# Instructions for the task
Return all of the data below verbatim and exclude every picture.

[Before-and-after object listings]

..............................

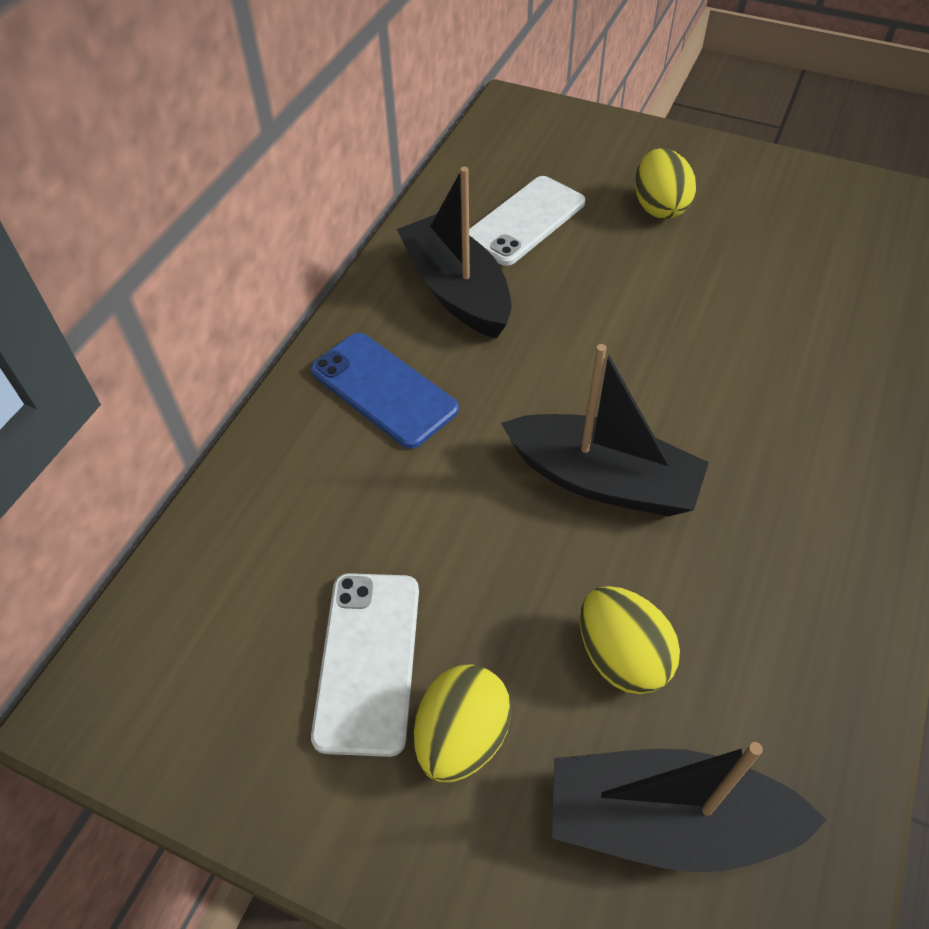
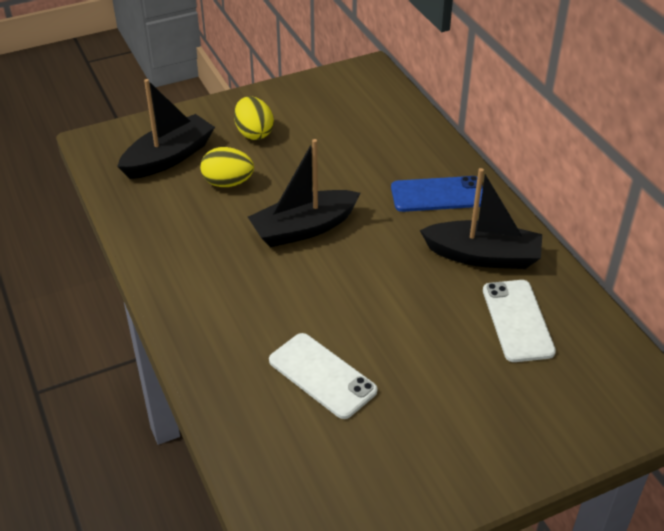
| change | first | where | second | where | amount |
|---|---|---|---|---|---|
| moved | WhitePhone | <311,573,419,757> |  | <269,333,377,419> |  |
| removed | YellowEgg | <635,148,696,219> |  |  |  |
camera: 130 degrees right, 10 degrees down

..............................

# Expected output
| change | first | where | second | where | amount |
|---|---|---|---|---|---|
| moved | WhitePhone | <311,573,419,757> |  | <269,333,377,419> |  |
| removed | YellowEgg | <635,148,696,219> |  |  |  |
camera: 130 degrees right, 10 degrees down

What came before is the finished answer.